▸ **REQUIRED ACTION**
Say how many lines of the data below have the word "trophy" in them. Add nothing else.

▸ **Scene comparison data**
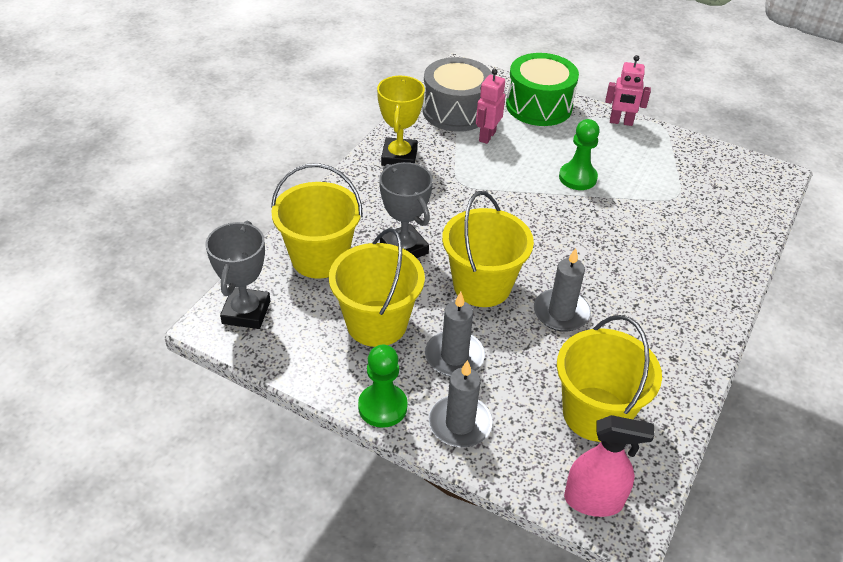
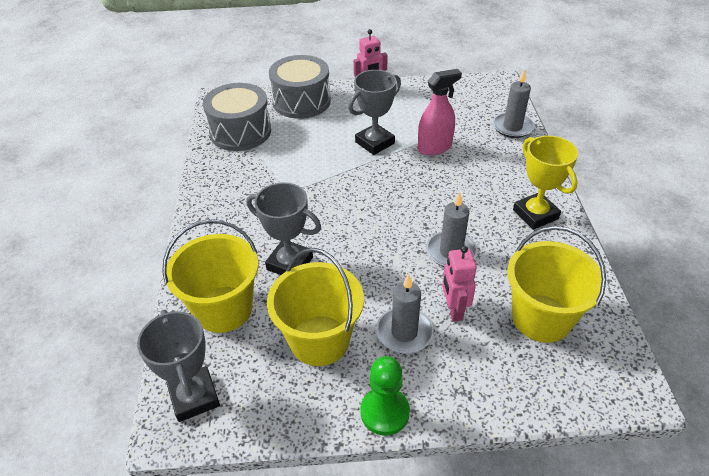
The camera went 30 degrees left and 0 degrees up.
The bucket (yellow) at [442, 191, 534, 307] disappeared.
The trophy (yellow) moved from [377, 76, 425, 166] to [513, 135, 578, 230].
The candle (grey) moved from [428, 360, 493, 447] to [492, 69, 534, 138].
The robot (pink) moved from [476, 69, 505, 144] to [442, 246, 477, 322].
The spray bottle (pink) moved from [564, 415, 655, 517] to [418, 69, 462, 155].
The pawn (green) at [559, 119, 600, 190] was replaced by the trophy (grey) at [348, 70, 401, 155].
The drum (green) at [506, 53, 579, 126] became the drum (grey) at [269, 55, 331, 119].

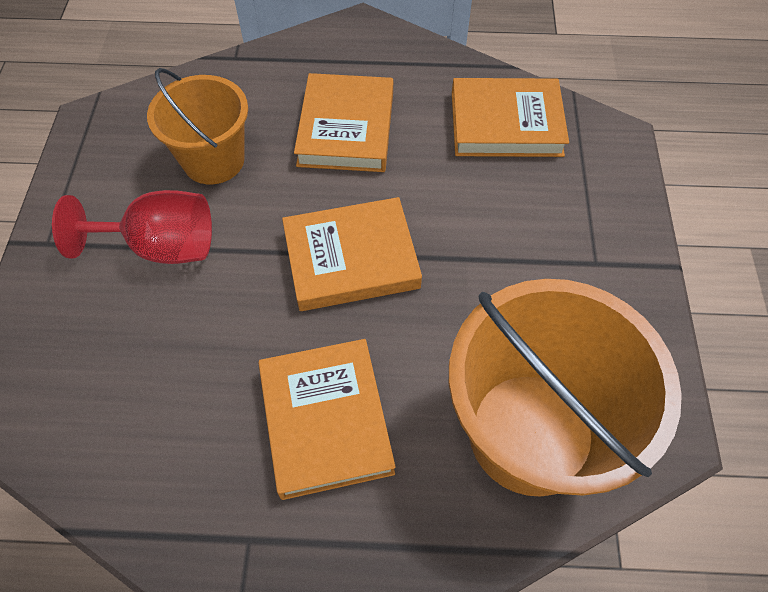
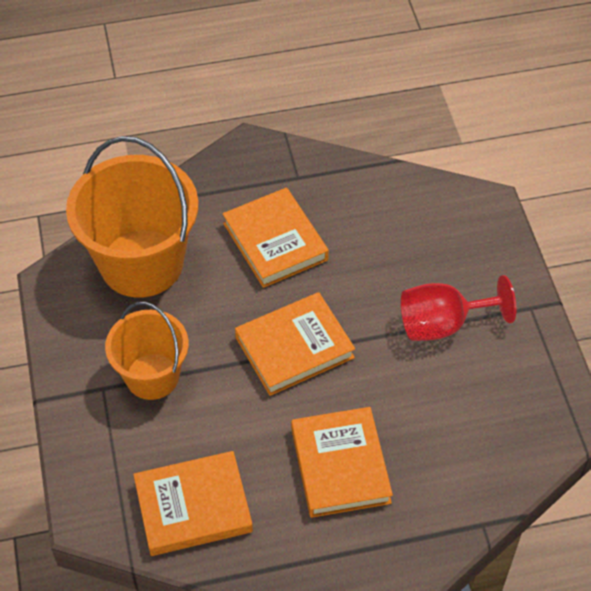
The camera went 165 degrees right and 5 degrees down.
The bucket (orange) moved from [147, 68, 248, 184] to [105, 302, 189, 400].

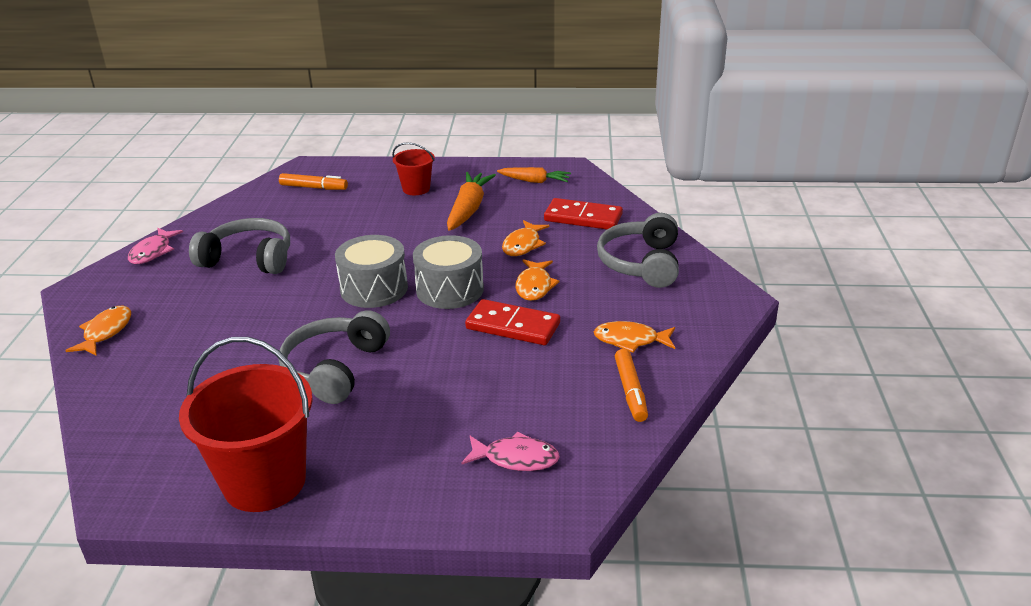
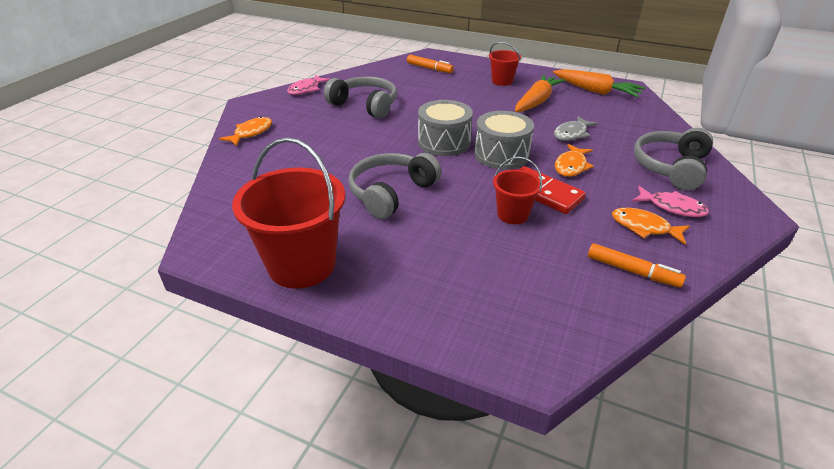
The camera went 20 degrees right and 5 degrees up.
The domino (red) at [544, 198, 623, 229] disappeared.
The bucket (red) at [493, 157, 542, 224] appeared.
The fish (pink) moved from [462, 431, 560, 471] to [632, 186, 709, 217].
The fish (orange) at [502, 220, 549, 256] became the fish (grey) at [554, 116, 598, 141].
The marker (orange) at [615, 349, 648, 422] turned 75 degrees counterclockwise.
The carrot (orange) at [497, 167, 571, 183] changed to 1.54 times the size.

▸ **SOLUTION FOR THIS PROBLEM**
2